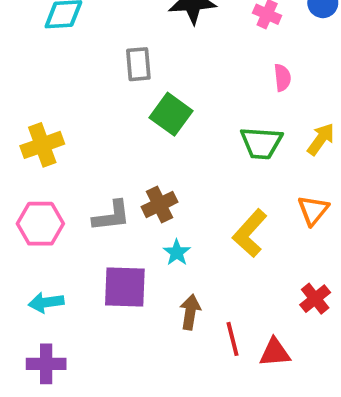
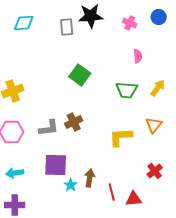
gray rectangle: (138, 64) -> (67, 27), moved
yellow L-shape: (250, 233) -> (121, 137), turned 45
cyan star: (177, 252) -> (71, 185), moved

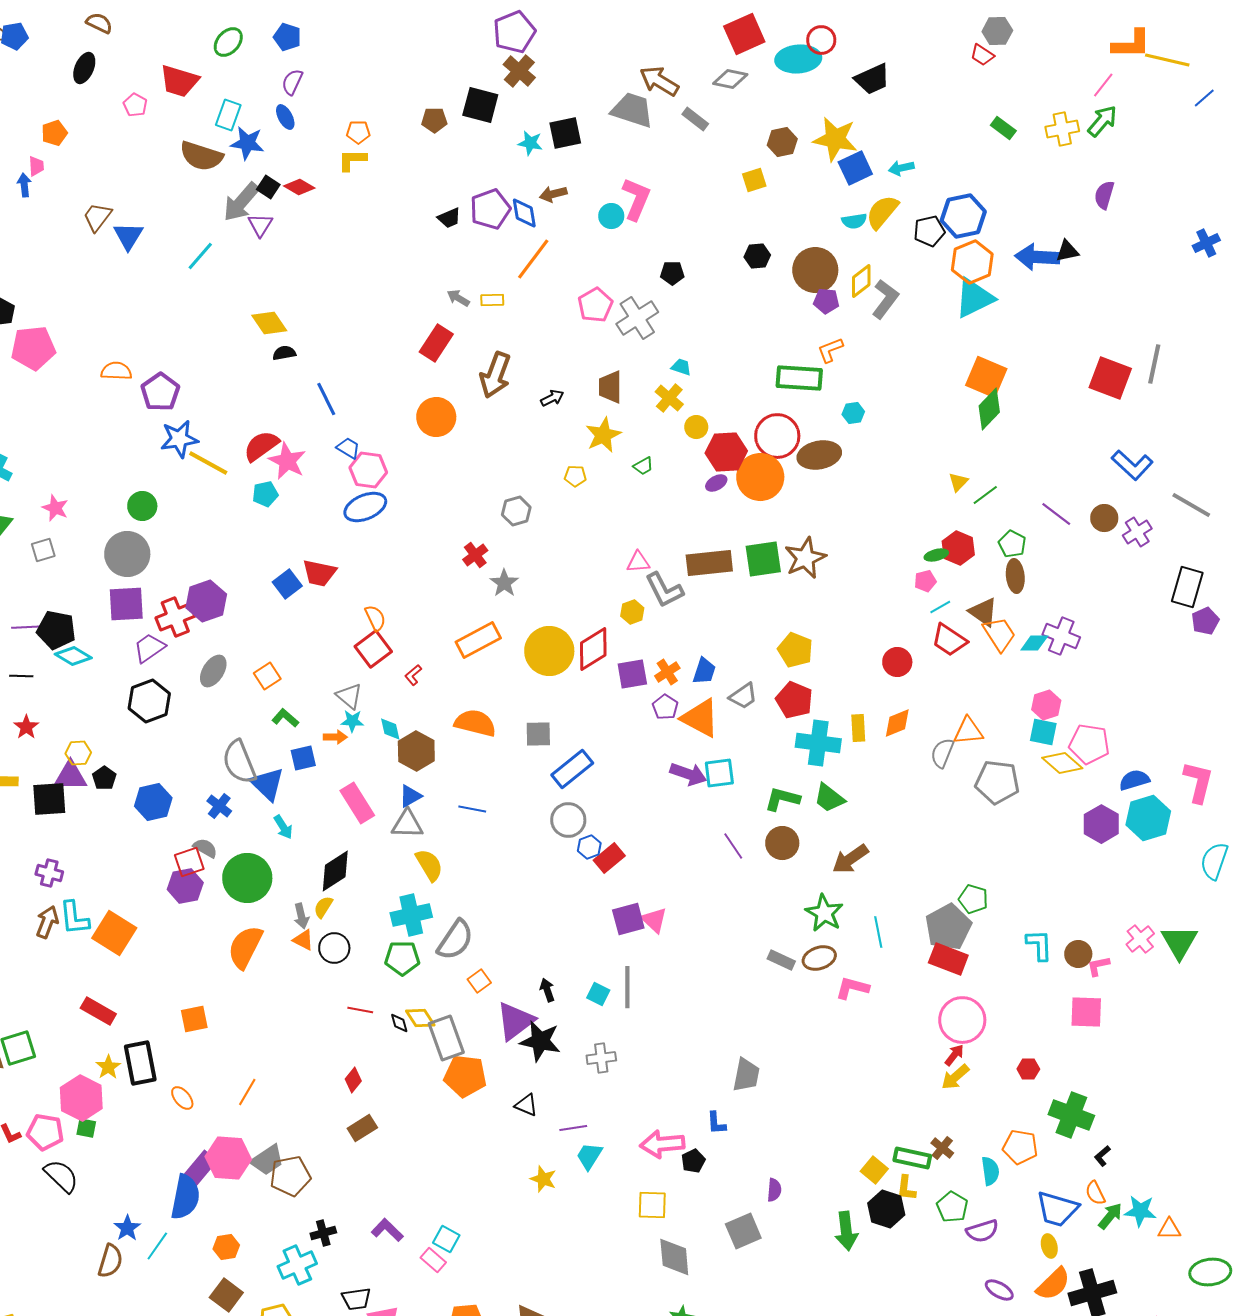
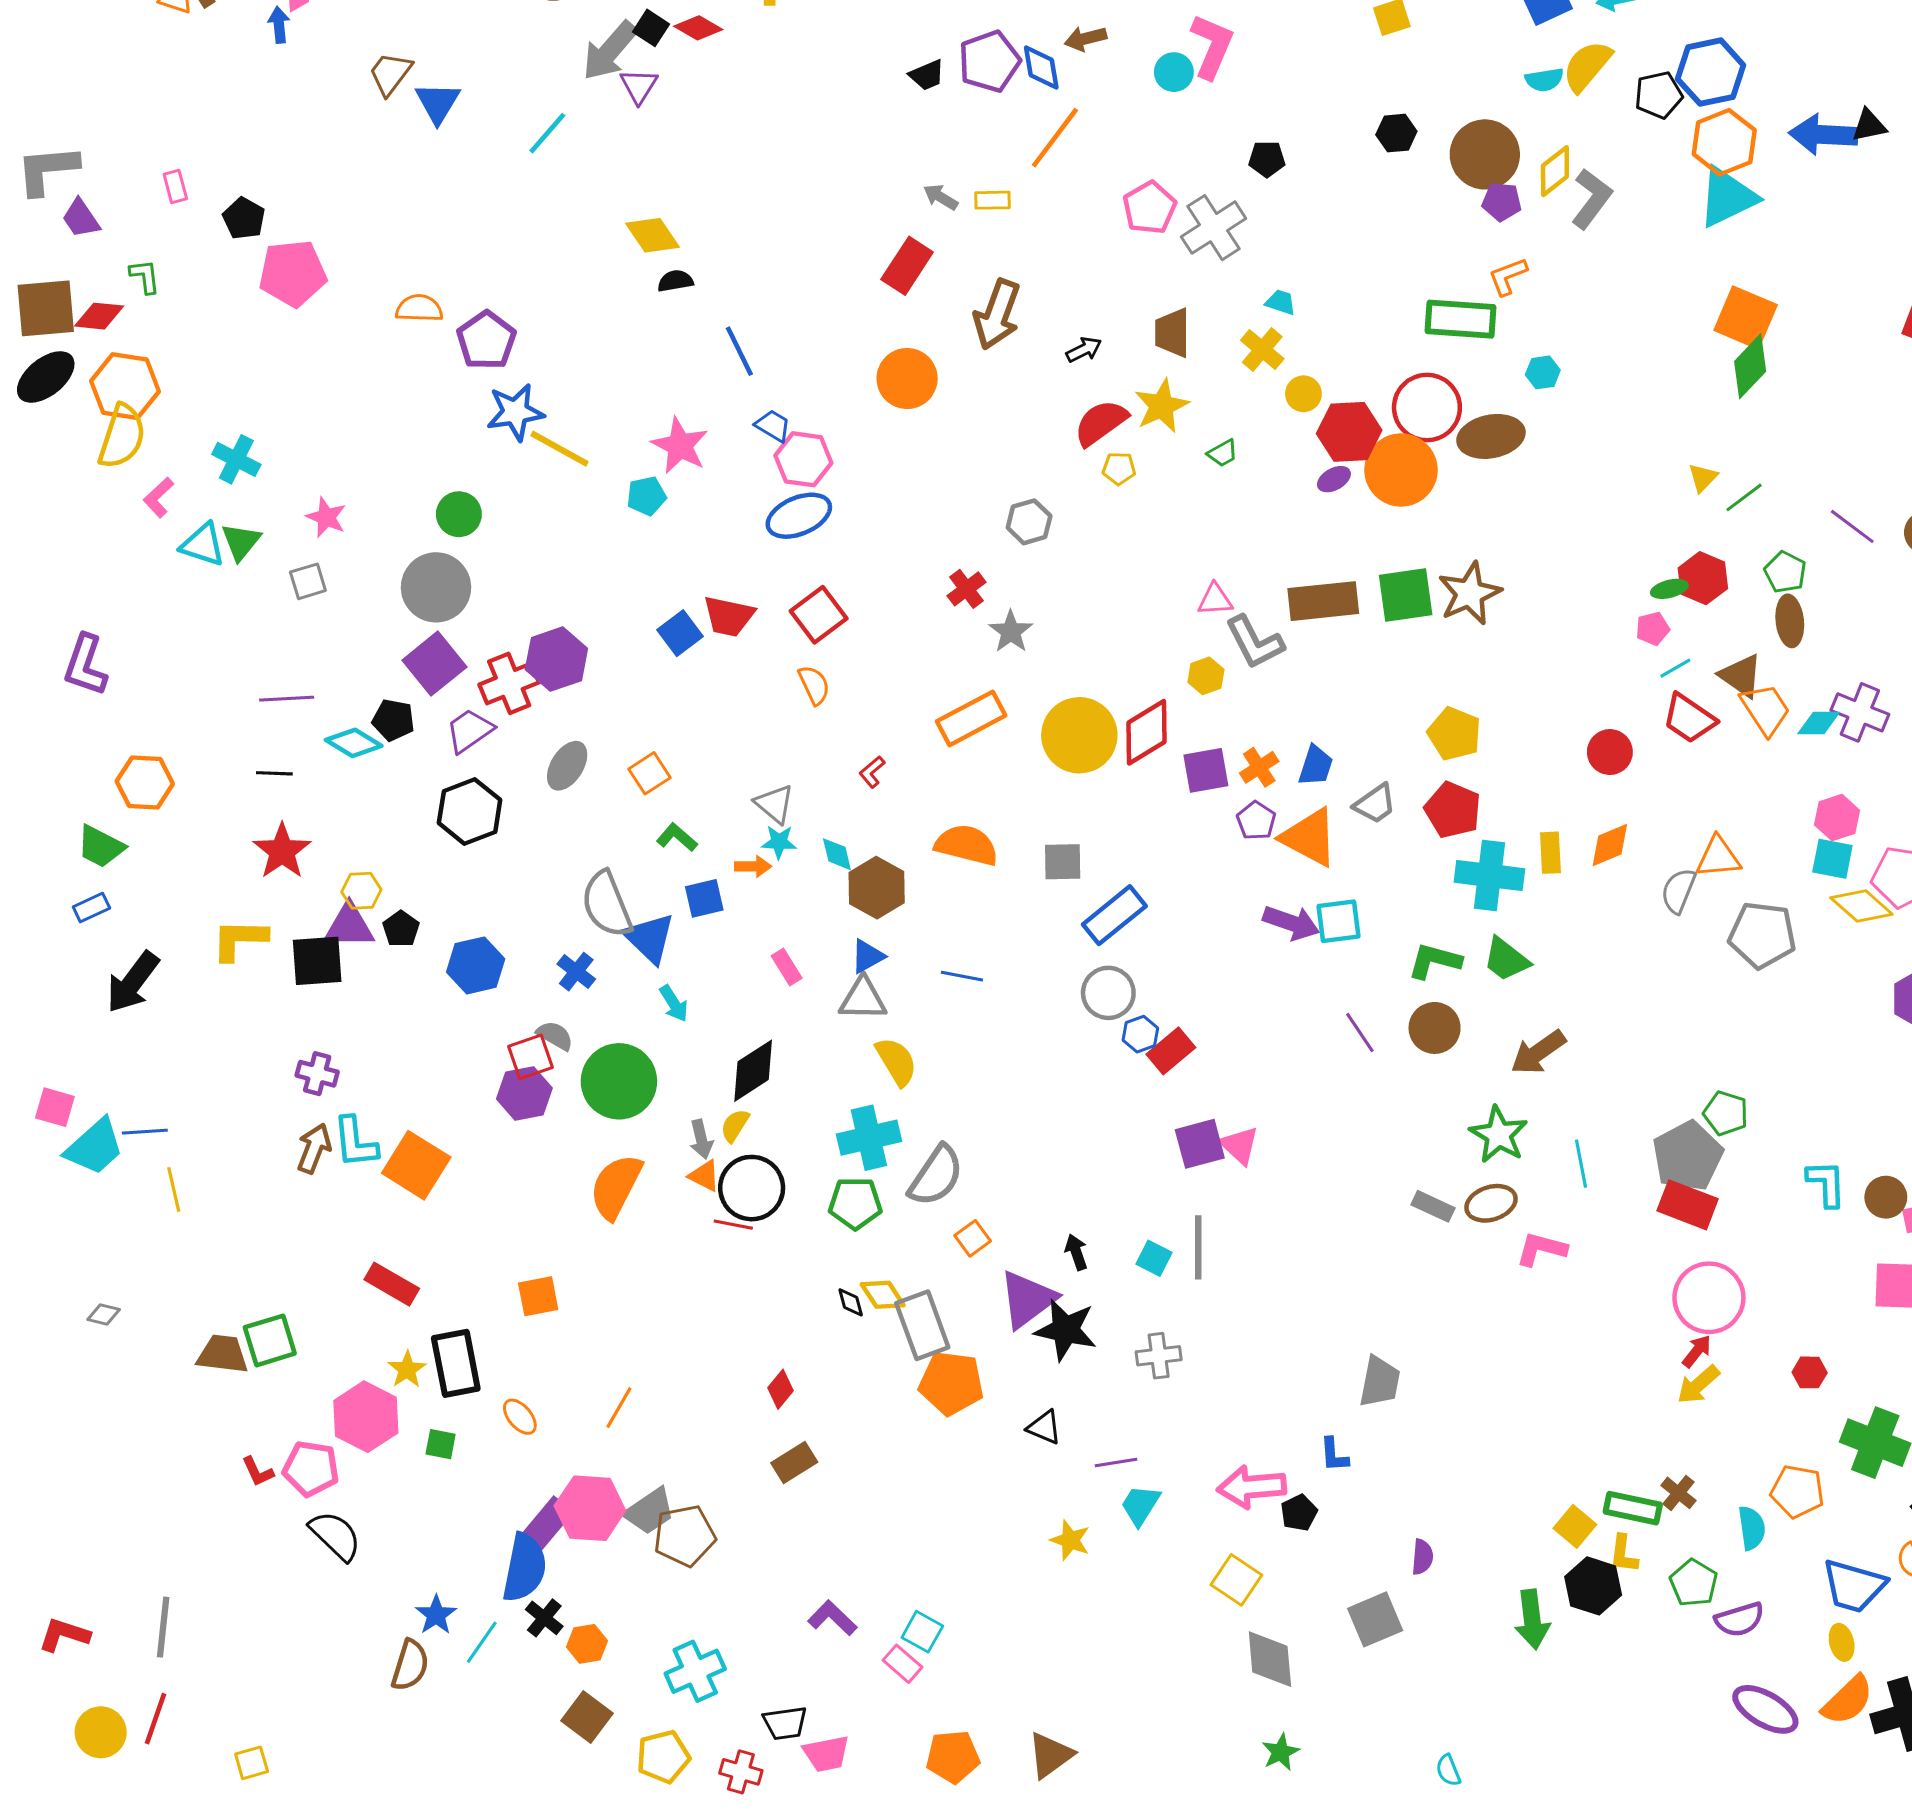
red semicircle: (261, 446) -> (1101, 423), moved
purple square: (126, 604) -> (434, 664), turned -36
black pentagon: (56, 630) -> (393, 720), moved, size x0.7
red square: (373, 649) -> (819, 615), moved
red star: (26, 727) -> (282, 851), size x1.5
pink rectangle: (357, 803) -> (787, 967), size x0.6
black circle: (334, 948) -> (752, 1188), size x1.4
red line: (360, 1010) -> (733, 1225), moved
green square: (86, 1128) -> (441, 1444), moved
yellow square: (652, 1205) -> (1236, 1580), turned 32
black cross: (323, 1233) -> (544, 1618), moved, turned -35
purple ellipse: (999, 1290) -> (1765, 1709), size x1.5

----

» Directions for this task
Look through the entries and find each line that has the string "moved". Copy those lines.

» Response to this exercise
gray rectangle: (138, 64) -> (67, 27), moved
cyan star: (177, 252) -> (71, 185), moved
red semicircle: (261, 446) -> (1101, 423), moved
black pentagon: (56, 630) -> (393, 720), moved, size x0.7
red square: (373, 649) -> (819, 615), moved
red line: (360, 1010) -> (733, 1225), moved
green square: (86, 1128) -> (441, 1444), moved
black cross: (323, 1233) -> (544, 1618), moved, turned -35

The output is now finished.